# WORK REQUIRED:
All of the entries below must be copied out exactly.

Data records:

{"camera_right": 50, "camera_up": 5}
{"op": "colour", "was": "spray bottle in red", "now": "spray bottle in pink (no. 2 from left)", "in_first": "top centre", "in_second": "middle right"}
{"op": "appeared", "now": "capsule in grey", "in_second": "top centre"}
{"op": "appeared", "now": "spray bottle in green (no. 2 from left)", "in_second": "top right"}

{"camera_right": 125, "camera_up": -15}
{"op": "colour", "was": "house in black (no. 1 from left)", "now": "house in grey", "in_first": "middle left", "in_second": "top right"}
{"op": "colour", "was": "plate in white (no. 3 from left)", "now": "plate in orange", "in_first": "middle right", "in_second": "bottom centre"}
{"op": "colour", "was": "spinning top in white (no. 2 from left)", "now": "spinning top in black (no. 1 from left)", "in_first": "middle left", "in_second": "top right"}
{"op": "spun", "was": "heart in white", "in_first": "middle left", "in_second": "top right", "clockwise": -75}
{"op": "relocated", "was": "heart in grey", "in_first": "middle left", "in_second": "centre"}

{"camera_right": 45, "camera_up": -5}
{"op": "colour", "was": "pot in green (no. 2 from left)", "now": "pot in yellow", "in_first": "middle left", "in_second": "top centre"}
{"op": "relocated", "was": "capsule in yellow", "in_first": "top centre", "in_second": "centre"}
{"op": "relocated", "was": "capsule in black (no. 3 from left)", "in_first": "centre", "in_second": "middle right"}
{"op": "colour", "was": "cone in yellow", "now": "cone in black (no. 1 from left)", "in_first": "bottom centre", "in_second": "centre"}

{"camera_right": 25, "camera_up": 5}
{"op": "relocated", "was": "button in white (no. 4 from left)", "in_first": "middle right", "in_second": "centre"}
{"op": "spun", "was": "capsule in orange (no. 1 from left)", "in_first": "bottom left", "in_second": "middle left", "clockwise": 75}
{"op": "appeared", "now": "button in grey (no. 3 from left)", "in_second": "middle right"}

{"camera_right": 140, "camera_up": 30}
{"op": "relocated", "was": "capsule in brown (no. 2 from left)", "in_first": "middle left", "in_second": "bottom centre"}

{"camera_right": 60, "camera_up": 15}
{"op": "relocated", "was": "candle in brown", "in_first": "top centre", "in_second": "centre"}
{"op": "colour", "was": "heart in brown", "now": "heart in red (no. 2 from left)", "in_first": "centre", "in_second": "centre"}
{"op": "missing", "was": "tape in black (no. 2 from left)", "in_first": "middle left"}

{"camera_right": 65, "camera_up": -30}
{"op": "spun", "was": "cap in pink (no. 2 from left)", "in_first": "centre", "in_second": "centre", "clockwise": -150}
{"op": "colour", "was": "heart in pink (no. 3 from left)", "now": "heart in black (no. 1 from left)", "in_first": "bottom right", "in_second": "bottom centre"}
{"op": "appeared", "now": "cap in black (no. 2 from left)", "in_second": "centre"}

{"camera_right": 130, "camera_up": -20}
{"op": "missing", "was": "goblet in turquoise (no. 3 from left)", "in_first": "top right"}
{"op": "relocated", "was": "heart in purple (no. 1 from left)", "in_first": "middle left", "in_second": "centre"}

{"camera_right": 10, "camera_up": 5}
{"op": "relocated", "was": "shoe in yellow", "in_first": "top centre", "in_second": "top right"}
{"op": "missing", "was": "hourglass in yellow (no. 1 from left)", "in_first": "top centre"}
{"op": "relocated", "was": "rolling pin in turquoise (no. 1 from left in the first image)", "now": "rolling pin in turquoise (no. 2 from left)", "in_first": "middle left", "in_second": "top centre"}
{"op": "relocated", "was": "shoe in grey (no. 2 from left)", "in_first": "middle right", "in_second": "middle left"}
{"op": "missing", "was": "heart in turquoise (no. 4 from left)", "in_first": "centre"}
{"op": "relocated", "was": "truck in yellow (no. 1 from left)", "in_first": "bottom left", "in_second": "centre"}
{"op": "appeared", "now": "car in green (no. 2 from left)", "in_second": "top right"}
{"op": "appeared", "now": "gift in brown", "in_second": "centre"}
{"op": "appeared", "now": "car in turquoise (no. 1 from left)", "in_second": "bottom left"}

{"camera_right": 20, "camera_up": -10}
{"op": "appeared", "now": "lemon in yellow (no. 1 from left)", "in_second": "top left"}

# EXPECTED ANSWER:
{"camera_right": 50, "camera_up": 5}
{"op": "colour", "was": "spray bottle in red", "now": "spray bottle in pink (no. 2 from left)", "in_first": "top centre", "in_second": "middle right"}
{"op": "appeared", "now": "capsule in grey", "in_second": "top centre"}
{"op": "appeared", "now": "spray bottle in green (no. 2 from left)", "in_second": "top right"}

{"camera_right": 125, "camera_up": -15}
{"op": "colour", "was": "house in black (no. 1 from left)", "now": "house in grey", "in_first": "middle left", "in_second": "top right"}
{"op": "colour", "was": "plate in white (no. 3 from left)", "now": "plate in orange", "in_first": "middle right", "in_second": "bottom centre"}
{"op": "colour", "was": "spinning top in white (no. 2 from left)", "now": "spinning top in black (no. 1 from left)", "in_first": "middle left", "in_second": "top right"}
{"op": "spun", "was": "heart in white", "in_first": "middle left", "in_second": "top right", "clockwise": -75}
{"op": "relocated", "was": "heart in grey", "in_first": "middle left", "in_second": "centre"}

{"camera_right": 45, "camera_up": -5}
{"op": "colour", "was": "pot in green (no. 2 from left)", "now": "pot in yellow", "in_first": "middle left", "in_second": "top centre"}
{"op": "relocated", "was": "capsule in yellow", "in_first": "top centre", "in_second": "centre"}
{"op": "relocated", "was": "capsule in black (no. 3 from left)", "in_first": "centre", "in_second": "middle right"}
{"op": "colour", "was": "cone in yellow", "now": "cone in black (no. 1 from left)", "in_first": "bottom centre", "in_second": "centre"}

{"camera_right": 25, "camera_up": 5}
{"op": "relocated", "was": "button in white (no. 4 from left)", "in_first": "middle right", "in_second": "centre"}
{"op": "spun", "was": "capsule in orange (no. 1 from left)", "in_first": "bottom left", "in_second": "middle left", "clockwise": 75}
{"op": "appeared", "now": "button in grey (no. 3 from left)", "in_second": "middle right"}

{"camera_right": 140, "camera_up": 30}
{"op": "relocated", "was": "capsule in brown (no. 2 from left)", "in_first": "middle left", "in_second": "bottom centre"}

{"camera_right": 60, "camera_up": 15}
{"op": "relocated", "was": "candle in brown", "in_first": "top centre", "in_second": "centre"}
{"op": "colour", "was": "heart in brown", "now": "heart in red (no. 2 from left)", "in_first": "centre", "in_second": "centre"}
{"op": "missing", "was": "tape in black (no. 2 from left)", "in_first": "middle left"}

{"camera_right": 65, "camera_up": -30}
{"op": "spun", "was": "cap in pink (no. 2 from left)", "in_first": "centre", "in_second": "centre", "clockwise": -150}
{"op": "colour", "was": "heart in pink (no. 3 from left)", "now": "heart in black (no. 1 from left)", "in_first": "bottom right", "in_second": "bottom centre"}
{"op": "appeared", "now": "cap in black (no. 2 from left)", "in_second": "centre"}

{"camera_right": 130, "camera_up": -20}
{"op": "missing", "was": "goblet in turquoise (no. 3 from left)", "in_first": "top right"}
{"op": "relocated", "was": "heart in purple (no. 1 from left)", "in_first": "middle left", "in_second": "centre"}

{"camera_right": 10, "camera_up": 5}
{"op": "relocated", "was": "shoe in yellow", "in_first": "top centre", "in_second": "top right"}
{"op": "missing", "was": "hourglass in yellow (no. 1 from left)", "in_first": "top centre"}
{"op": "relocated", "was": "rolling pin in turquoise (no. 1 from left in the first image)", "now": "rolling pin in turquoise (no. 2 from left)", "in_first": "middle left", "in_second": "top centre"}
{"op": "relocated", "was": "shoe in grey (no. 2 from left)", "in_first": "middle right", "in_second": "middle left"}
{"op": "missing", "was": "heart in turquoise (no. 4 from left)", "in_first": "centre"}
{"op": "relocated", "was": "truck in yellow (no. 1 from left)", "in_first": "bottom left", "in_second": "centre"}
{"op": "appeared", "now": "car in green (no. 2 from left)", "in_second": "top right"}
{"op": "appeared", "now": "gift in brown", "in_second": "centre"}
{"op": "appeared", "now": "car in turquoise (no. 1 from left)", "in_second": "bottom left"}

{"camera_right": 20, "camera_up": -10}
{"op": "appeared", "now": "lemon in yellow (no. 1 from left)", "in_second": "top left"}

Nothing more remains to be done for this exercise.